— begin —
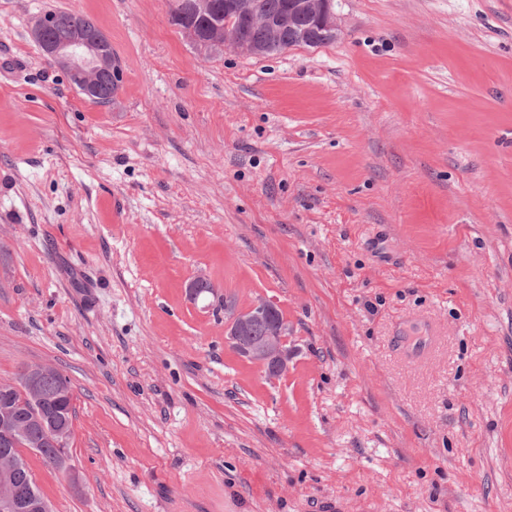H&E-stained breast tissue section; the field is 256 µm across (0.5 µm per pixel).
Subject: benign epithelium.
I'll list each match as a JSON object with an SVG mask.
<instances>
[{
	"instance_id": "benign-epithelium-1",
	"label": "benign epithelium",
	"mask_w": 512,
	"mask_h": 512,
	"mask_svg": "<svg viewBox=\"0 0 512 512\" xmlns=\"http://www.w3.org/2000/svg\"><path fill=\"white\" fill-rule=\"evenodd\" d=\"M332 5L333 0H288V6L282 13L264 16L255 10L251 0H224V14L233 15L248 25H262L272 35L288 26L297 31L296 42L288 44V47H315L317 43L297 29V20L305 17L314 27L336 32L338 26ZM50 22L49 17L39 16L32 28L34 38L43 43L44 55L49 60L62 65L70 73L86 77L110 63L99 42L94 40L43 41L45 28ZM224 45L244 55H259L265 51V48L234 35L226 36ZM186 295L194 304L204 302L202 309L205 311L218 308L224 311L225 343L241 358L272 377H279L287 371L286 324L277 322L268 326L261 336L250 335L253 324L270 313L269 302L258 299L250 307L239 309L228 302L223 290L202 271L187 284ZM25 431L26 426L19 424L11 415L5 413L0 416V444L3 447H12ZM0 512H51V507L46 503L19 499L3 488L0 490Z\"/></svg>"
}]
</instances>
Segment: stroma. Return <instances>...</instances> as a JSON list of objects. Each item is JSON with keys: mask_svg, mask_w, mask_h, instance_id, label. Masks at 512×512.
Instances as JSON below:
<instances>
[{"mask_svg": "<svg viewBox=\"0 0 512 512\" xmlns=\"http://www.w3.org/2000/svg\"><path fill=\"white\" fill-rule=\"evenodd\" d=\"M49 7L110 40V104L42 56ZM334 8L245 56L166 0H0V379L70 381L69 470L25 455L53 512H512V0ZM200 270L277 305L285 376ZM188 299L197 304L206 302L202 309L224 310L225 343L241 358L262 368L270 377H280L288 369V351L285 349L286 323L277 322L266 328L268 320L258 322L271 311V304L263 299L254 301L250 307L239 309L228 302L211 277L199 272L186 286ZM256 322V323H255ZM253 327V336H249Z\"/></svg>", "mask_w": 512, "mask_h": 512, "instance_id": "1", "label": "stroma"}]
</instances>
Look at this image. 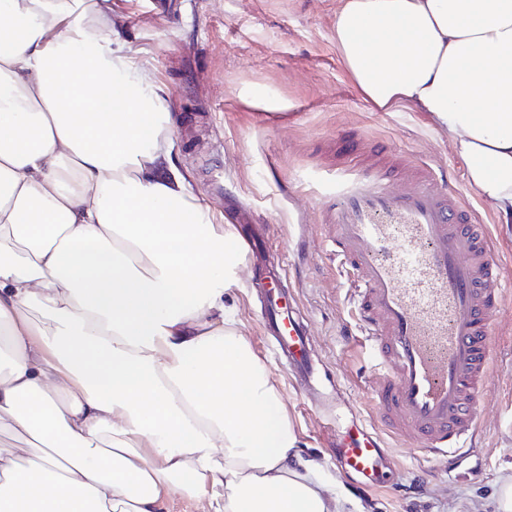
— end —
[REQUIRED WORK] Write the lines above out again exactly, without any of their pictures.

[RESULT BELOW]
H&E-stained breast tissue section; the field is 256 µm across (0.5 µm per pixel).
Subject: benign epithelium.
I'll list each match as a JSON object with an SVG mask.
<instances>
[{
	"instance_id": "benign-epithelium-1",
	"label": "benign epithelium",
	"mask_w": 512,
	"mask_h": 512,
	"mask_svg": "<svg viewBox=\"0 0 512 512\" xmlns=\"http://www.w3.org/2000/svg\"><path fill=\"white\" fill-rule=\"evenodd\" d=\"M332 5L333 0H288V6L282 13L264 16L255 10L251 0H224V14L233 15L248 25H262L272 35L288 26L297 31L296 42L288 44V47H315L317 43L297 29V20L305 17L314 27L336 32L338 26ZM50 22L49 17L39 16L32 28L34 38L43 43L44 55L49 60L62 65L70 73L86 77L110 63L99 42L94 40L43 41L45 28ZM224 45L244 55H259L265 51V48L234 35L226 36ZM186 295L194 304L204 302L202 309L205 311L218 308L224 311L225 343L241 358L272 377H279L287 371L286 324L277 322L268 326L261 336L250 335L253 324L270 313L269 302L258 299L250 307L239 309L228 302L223 290L202 271L187 284ZM25 431L26 426L19 424L11 415L5 413L0 416V444L3 447H12ZM0 512H51V507L46 503L19 499L3 488L0 490Z\"/></svg>"
}]
</instances>
Segment: stroma. Return <instances>...</instances> as a JSON list of objects. Each item is JSON with keys: mask_svg, mask_w, mask_h, instance_id, label. Masks at 512×512.
Instances as JSON below:
<instances>
[{"mask_svg": "<svg viewBox=\"0 0 512 512\" xmlns=\"http://www.w3.org/2000/svg\"><path fill=\"white\" fill-rule=\"evenodd\" d=\"M49 7L110 40V104L42 56ZM334 8L245 56L166 0H0V379L70 381L69 470L25 455L53 512H512V0ZM200 270L277 305L285 376ZM188 299L197 304L206 302L202 309L224 310L225 343L241 358L262 368L270 377H280L288 369V351L285 349L286 323L277 322L266 328L268 320L258 322L271 311V304L263 299L254 301L250 307L239 309L228 302L211 277L199 272L186 286ZM256 322V323H255ZM253 327V336H249Z\"/></svg>", "mask_w": 512, "mask_h": 512, "instance_id": "1", "label": "stroma"}]
</instances>
Look at this image. 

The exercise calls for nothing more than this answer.